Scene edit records
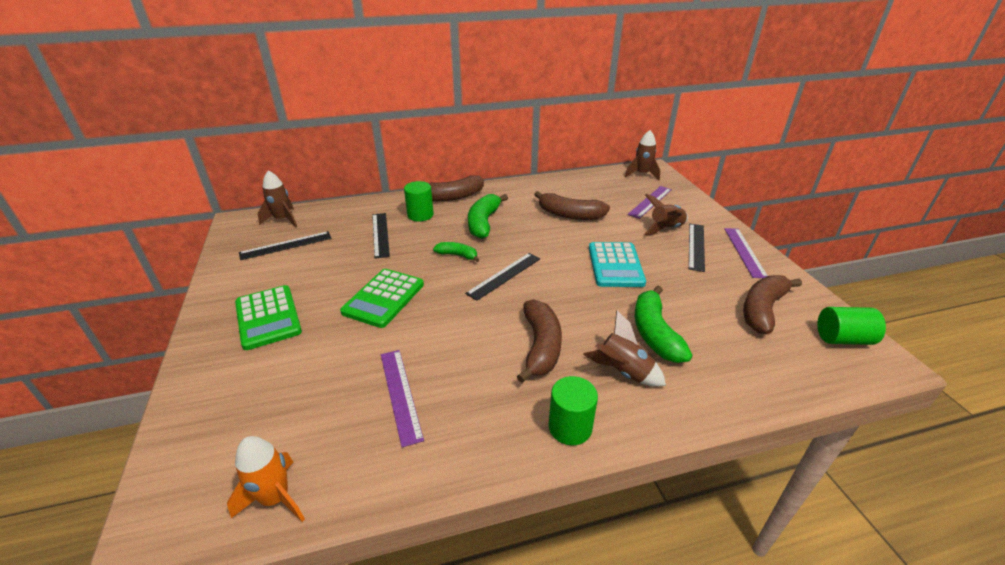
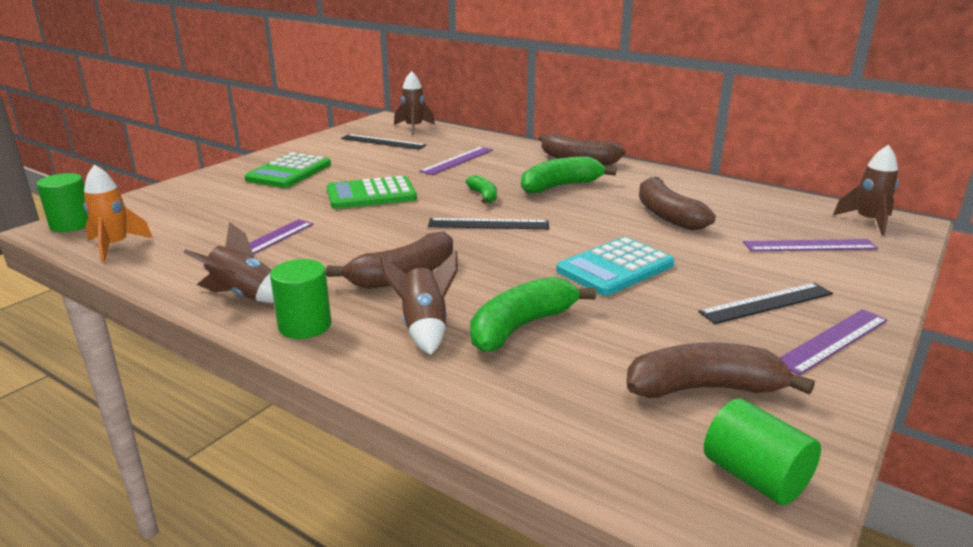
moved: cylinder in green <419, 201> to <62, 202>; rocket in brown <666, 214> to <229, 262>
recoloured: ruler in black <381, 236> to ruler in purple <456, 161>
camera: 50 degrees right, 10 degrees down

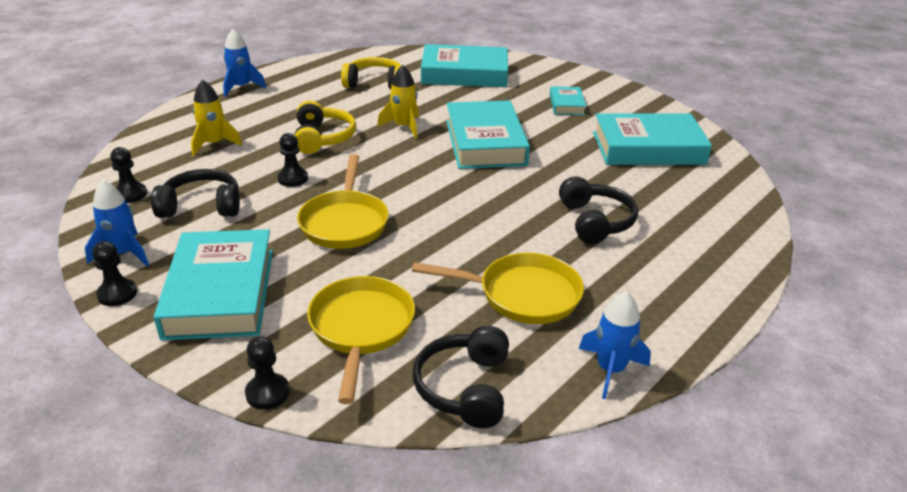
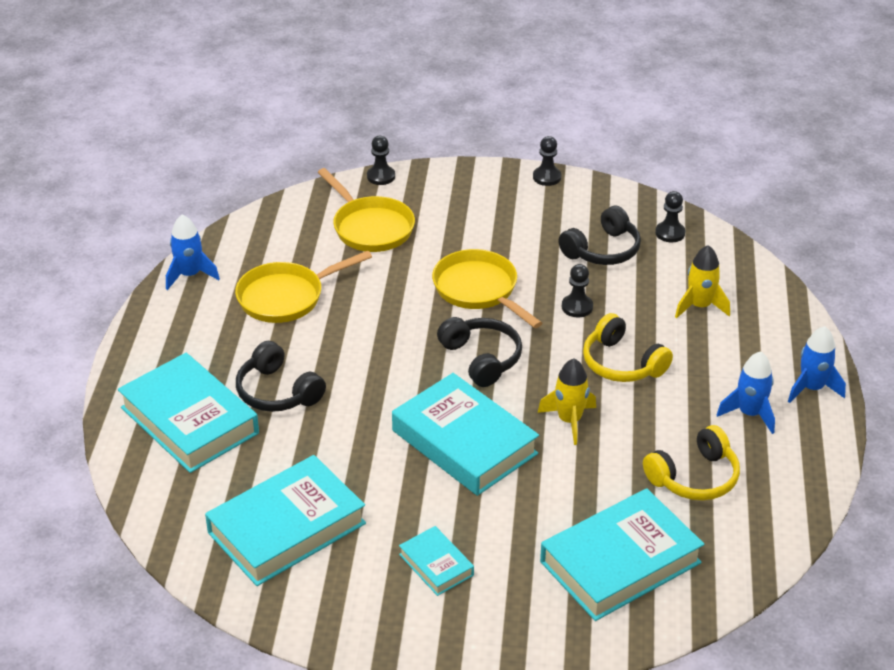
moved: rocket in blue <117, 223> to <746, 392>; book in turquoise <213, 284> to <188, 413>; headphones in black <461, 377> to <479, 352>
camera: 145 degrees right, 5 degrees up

> _EXERCISE AIM_
Leaving the pictures aside, copy exactly and only the lines from the one holding "camera: 50 degrees right, 10 degrees down" through the final line of the data, both ends kept.

> _RESULT_
camera: 50 degrees right, 10 degrees down

moved: rocket in blue <117, 223> to <746, 392>; book in turquoise <213, 284> to <188, 413>; headphones in black <461, 377> to <479, 352>
camera: 145 degrees right, 5 degrees up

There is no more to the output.